*Task to complete*: List all lines of the data that include the string "DGND".

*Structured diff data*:
********

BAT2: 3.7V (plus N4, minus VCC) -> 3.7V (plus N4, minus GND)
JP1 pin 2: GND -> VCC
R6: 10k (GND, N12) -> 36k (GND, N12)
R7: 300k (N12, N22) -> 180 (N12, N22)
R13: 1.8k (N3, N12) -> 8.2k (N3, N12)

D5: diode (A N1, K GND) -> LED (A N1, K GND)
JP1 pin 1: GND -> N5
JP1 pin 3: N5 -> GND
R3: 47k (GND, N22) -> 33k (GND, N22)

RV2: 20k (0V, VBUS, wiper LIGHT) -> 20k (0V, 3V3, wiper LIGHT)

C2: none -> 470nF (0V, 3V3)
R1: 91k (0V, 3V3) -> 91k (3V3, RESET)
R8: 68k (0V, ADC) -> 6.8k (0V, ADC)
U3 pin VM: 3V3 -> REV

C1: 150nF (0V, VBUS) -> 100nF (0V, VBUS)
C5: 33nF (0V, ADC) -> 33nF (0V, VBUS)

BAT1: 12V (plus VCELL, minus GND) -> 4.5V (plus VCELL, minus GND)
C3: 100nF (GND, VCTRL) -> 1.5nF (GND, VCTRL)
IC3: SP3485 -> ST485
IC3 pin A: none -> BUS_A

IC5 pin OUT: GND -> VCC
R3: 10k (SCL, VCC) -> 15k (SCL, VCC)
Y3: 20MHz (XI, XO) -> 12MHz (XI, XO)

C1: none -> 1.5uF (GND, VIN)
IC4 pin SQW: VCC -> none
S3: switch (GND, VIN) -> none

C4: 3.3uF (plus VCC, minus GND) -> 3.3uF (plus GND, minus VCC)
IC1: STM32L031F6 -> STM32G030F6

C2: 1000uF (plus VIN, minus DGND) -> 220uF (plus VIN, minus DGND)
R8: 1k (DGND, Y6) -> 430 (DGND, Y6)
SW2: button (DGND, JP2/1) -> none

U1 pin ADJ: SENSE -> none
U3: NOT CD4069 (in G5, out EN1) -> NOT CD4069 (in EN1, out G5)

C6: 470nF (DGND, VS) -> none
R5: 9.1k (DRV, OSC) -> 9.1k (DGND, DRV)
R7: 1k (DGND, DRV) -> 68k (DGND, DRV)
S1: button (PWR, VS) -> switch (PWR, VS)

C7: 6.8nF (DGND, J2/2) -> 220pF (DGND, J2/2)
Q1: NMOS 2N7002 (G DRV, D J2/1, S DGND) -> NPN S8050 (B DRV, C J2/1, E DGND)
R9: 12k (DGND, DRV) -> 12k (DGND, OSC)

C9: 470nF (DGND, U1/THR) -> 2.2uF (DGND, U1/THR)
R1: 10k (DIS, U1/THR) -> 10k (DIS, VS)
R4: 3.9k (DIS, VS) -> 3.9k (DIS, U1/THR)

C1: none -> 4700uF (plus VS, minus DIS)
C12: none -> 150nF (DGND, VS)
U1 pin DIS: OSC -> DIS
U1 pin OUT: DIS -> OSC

********

*Exercise output*:
C2: 1000uF (plus VIN, minus DGND) -> 220uF (plus VIN, minus DGND)
R8: 1k (DGND, Y6) -> 430 (DGND, Y6)
SW2: button (DGND, JP2/1) -> none
C6: 470nF (DGND, VS) -> none
R5: 9.1k (DRV, OSC) -> 9.1k (DGND, DRV)
R7: 1k (DGND, DRV) -> 68k (DGND, DRV)
C7: 6.8nF (DGND, J2/2) -> 220pF (DGND, J2/2)
Q1: NMOS 2N7002 (G DRV, D J2/1, S DGND) -> NPN S8050 (B DRV, C J2/1, E DGND)
R9: 12k (DGND, DRV) -> 12k (DGND, OSC)
C9: 470nF (DGND, U1/THR) -> 2.2uF (DGND, U1/THR)
C12: none -> 150nF (DGND, VS)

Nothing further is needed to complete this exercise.